= Your instructions =
The expected answer is the set of lines in the data below between the line holding "red L-shape: (333, 212) -> (323, 276), moved" and the line holding "black L-shape: (416, 400)", inclusive, written out exactly.

= Dataset records =
──────────────────────────────
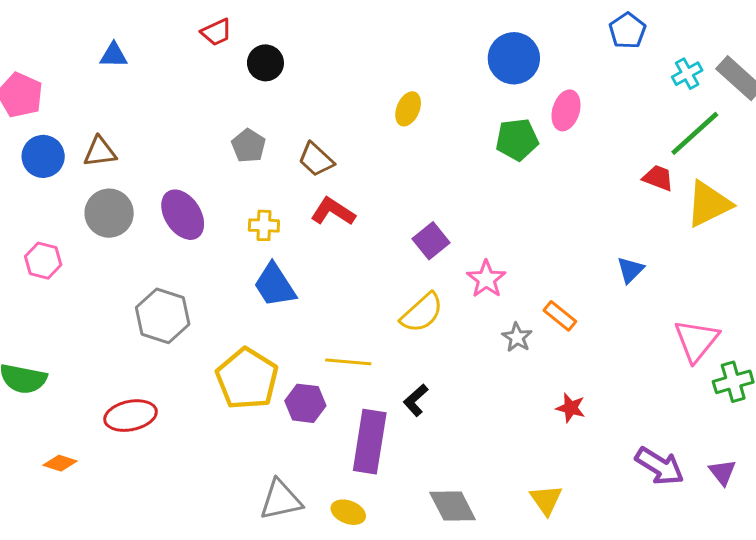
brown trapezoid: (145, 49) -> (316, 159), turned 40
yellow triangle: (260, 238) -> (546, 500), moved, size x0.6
──────────────────────────────
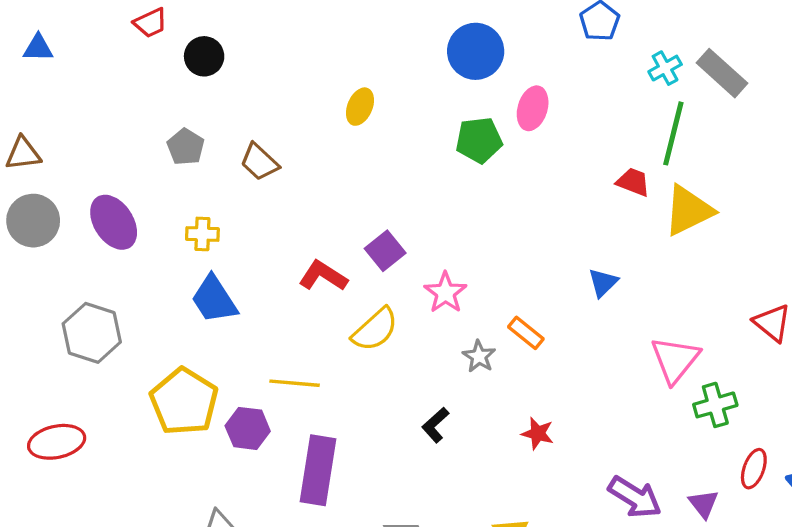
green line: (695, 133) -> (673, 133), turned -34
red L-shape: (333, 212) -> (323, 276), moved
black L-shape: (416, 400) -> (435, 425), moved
──────────────────────────────
= Expected answer =
red L-shape: (333, 212) -> (323, 276), moved
black L-shape: (416, 400) -> (435, 425), moved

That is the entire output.